### DATASET EXTRACT
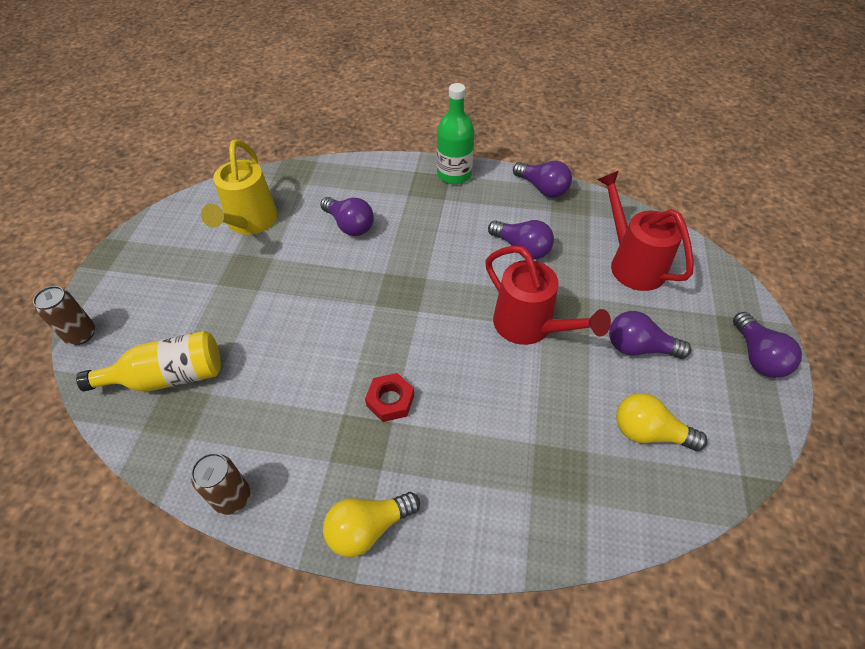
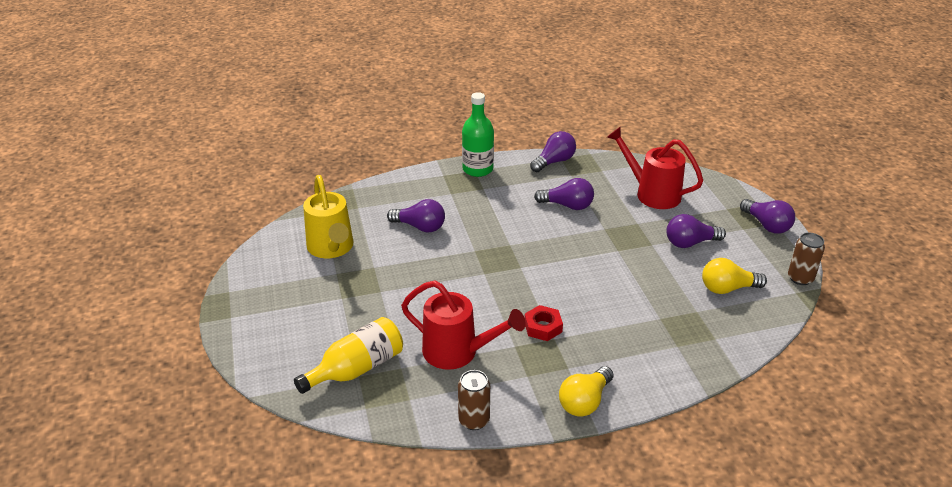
camera: 25 degrees left, 15 degrees down
(81, 334) = (251, 367): brown can -> brown can (800, 278)
(530, 327) = (609, 253): red watering can -> red watering can (458, 352)
(542, 188) = (554, 161): purple light bulb -> purple light bulb turned 60 degrees counterclockwise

### WHAT NEEDS TO BE DONE
Which lines above hold the word "degrees"? Copy each of them.

### OUTPUT OF THE TASK
camera: 25 degrees left, 15 degrees down
(542, 188) = (554, 161): purple light bulb -> purple light bulb turned 60 degrees counterclockwise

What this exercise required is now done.